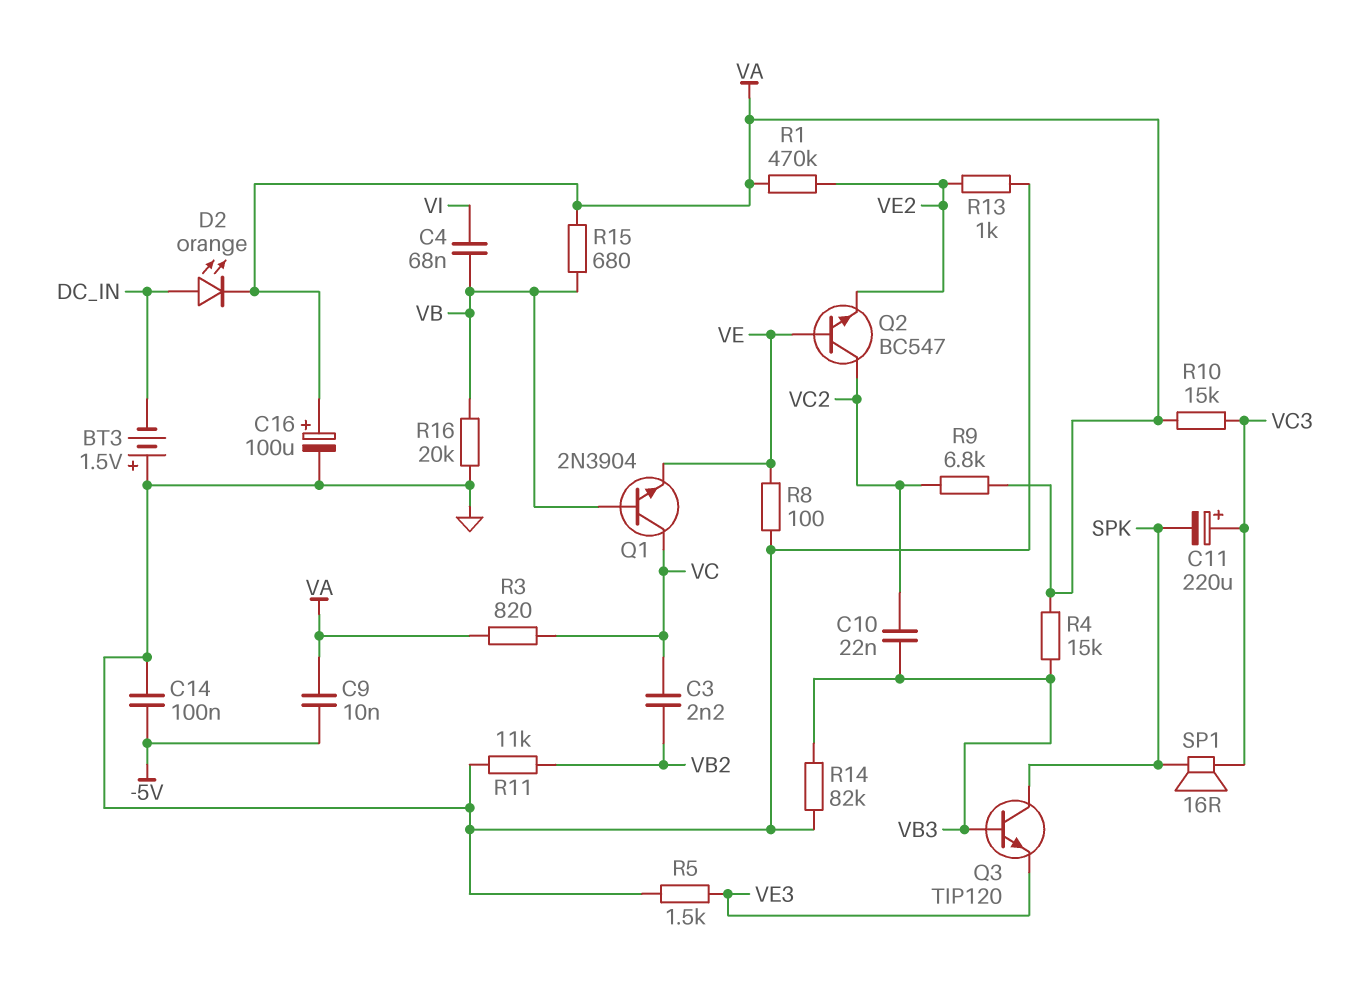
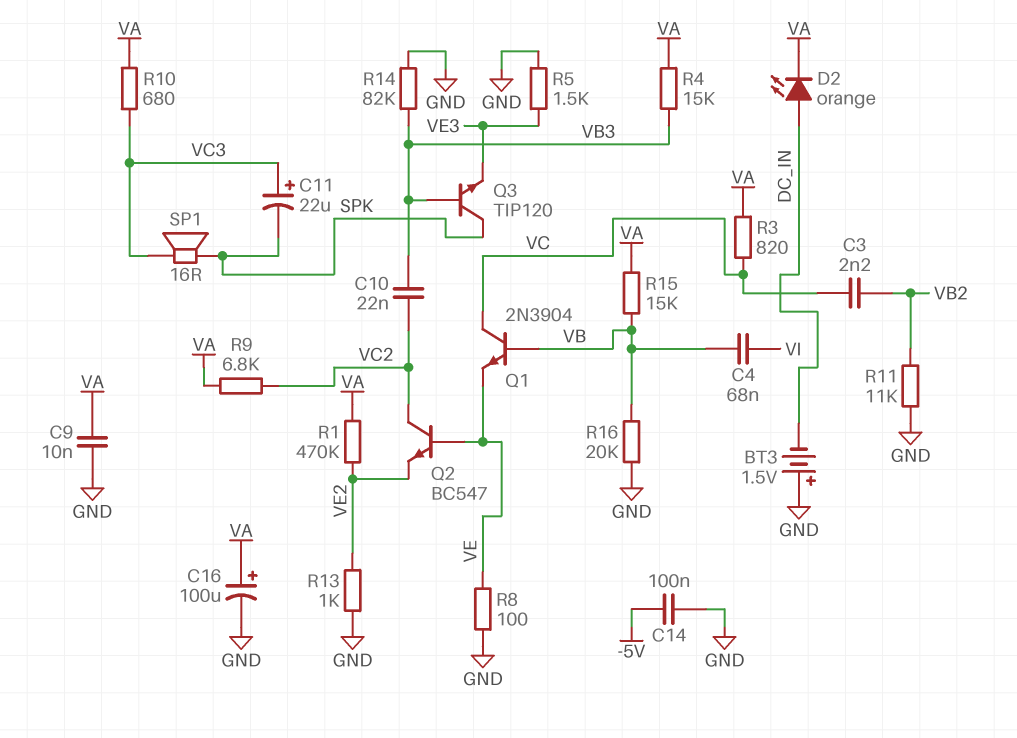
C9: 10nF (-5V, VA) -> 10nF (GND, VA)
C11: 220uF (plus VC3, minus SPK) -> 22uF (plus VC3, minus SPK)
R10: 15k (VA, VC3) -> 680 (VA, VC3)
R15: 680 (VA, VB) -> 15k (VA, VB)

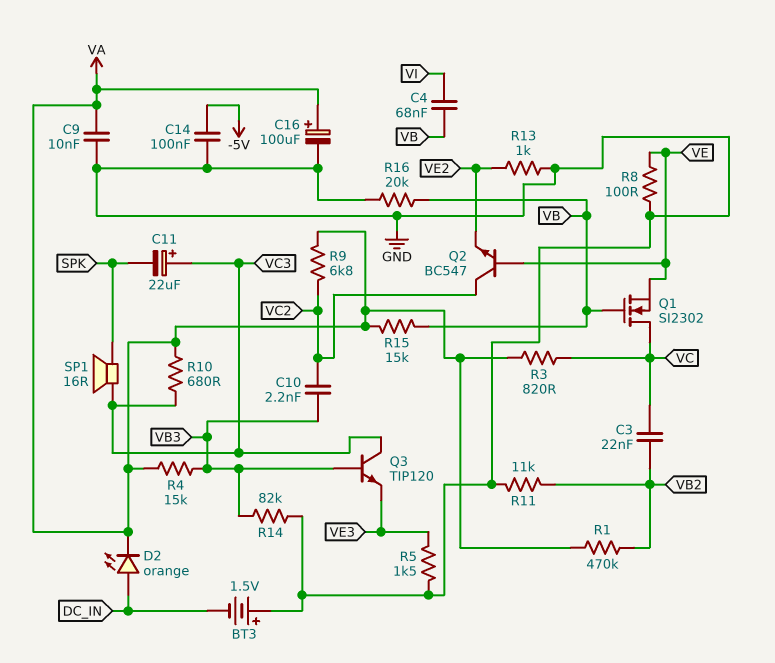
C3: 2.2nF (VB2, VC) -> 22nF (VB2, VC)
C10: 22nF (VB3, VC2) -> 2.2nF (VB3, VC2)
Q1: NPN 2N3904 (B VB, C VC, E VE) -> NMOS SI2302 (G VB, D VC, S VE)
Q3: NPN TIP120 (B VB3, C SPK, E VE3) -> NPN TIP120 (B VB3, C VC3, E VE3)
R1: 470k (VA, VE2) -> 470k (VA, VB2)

▸ What you are asked to do:
Write out every line above exactly as it is, leaving out the pictures.

▸ Answer box:
C9: 10nF (-5V, VA) -> 10nF (GND, VA)
C11: 220uF (plus VC3, minus SPK) -> 22uF (plus VC3, minus SPK)
R10: 15k (VA, VC3) -> 680 (VA, VC3)
R15: 680 (VA, VB) -> 15k (VA, VB)

C3: 2.2nF (VB2, VC) -> 22nF (VB2, VC)
C10: 22nF (VB3, VC2) -> 2.2nF (VB3, VC2)
Q1: NPN 2N3904 (B VB, C VC, E VE) -> NMOS SI2302 (G VB, D VC, S VE)
Q3: NPN TIP120 (B VB3, C SPK, E VE3) -> NPN TIP120 (B VB3, C VC3, E VE3)
R1: 470k (VA, VE2) -> 470k (VA, VB2)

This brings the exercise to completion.